[Start of section]

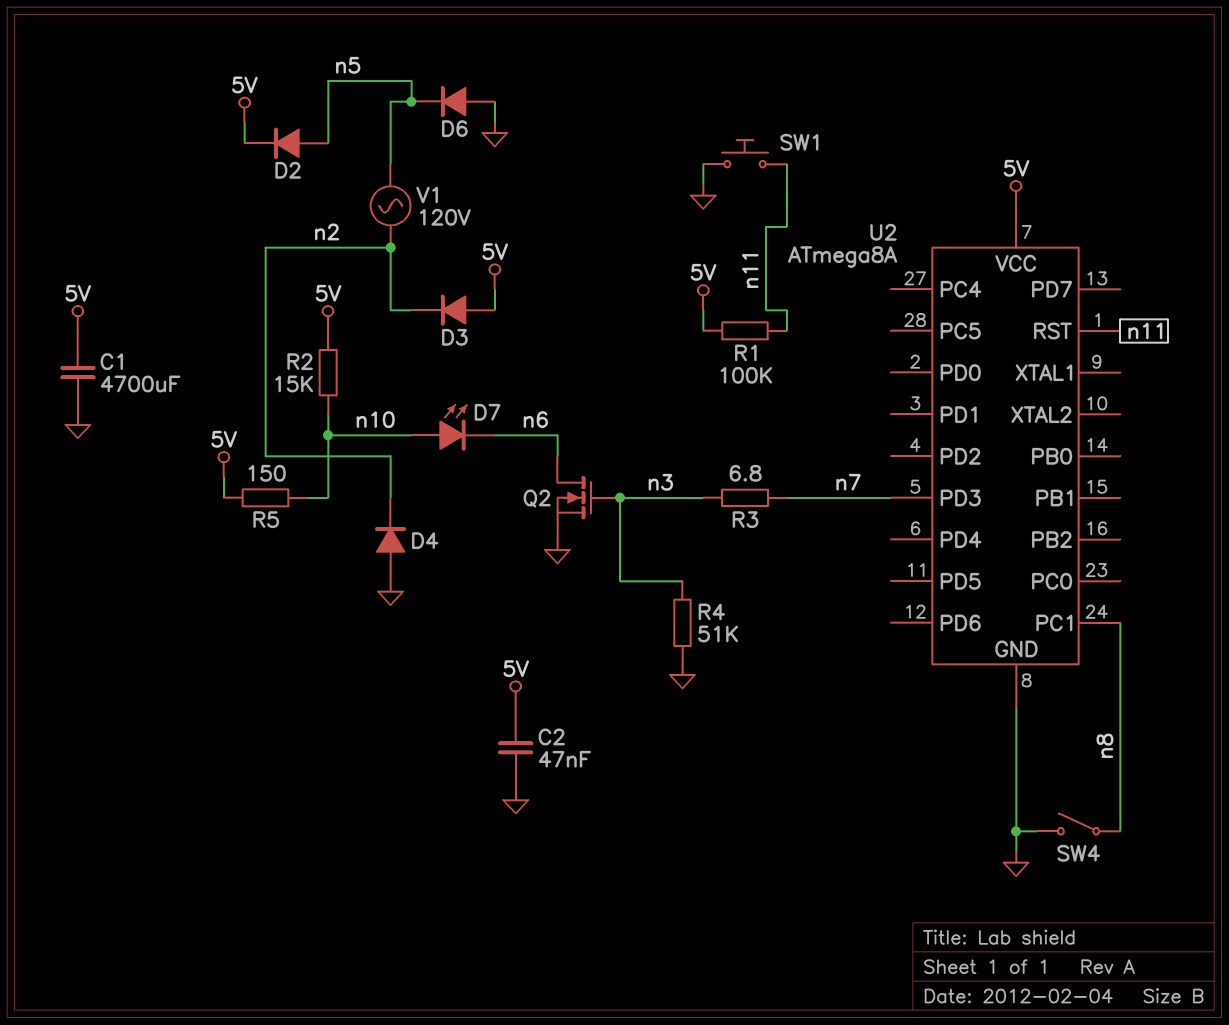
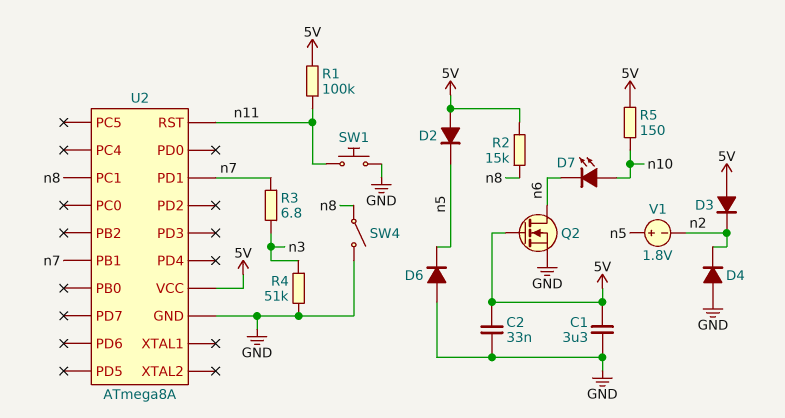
C1: 4700uF (5V, GND) -> 3.3uF (5V, GND)
C2: 47nF (5V, GND) -> 33nF (5V, GND)
D2: diode (A n5, K 5V) -> diode (A 5V, K n5)
Q2: NMOS (G n3, D n6, S GND) -> NMOS (G 5V, D n6, S GND)
R2: 15k (5V, n10) -> 15k (5V, n8)
U2 pin PB1: none -> n7
U2 pin PD1: none -> n7
U2 pin PD3: n7 -> none
V1: AC 120V (n2, n5) -> 1.8V (plus n5, minus n2)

[End of section]

- [WHAT NEEDS TO BE DONE]: Where the string "none" appears in a line of the entries above, return that line.

- [SOLVED EXERCISE]:
U2 pin PB1: none -> n7
U2 pin PD1: none -> n7
U2 pin PD3: n7 -> none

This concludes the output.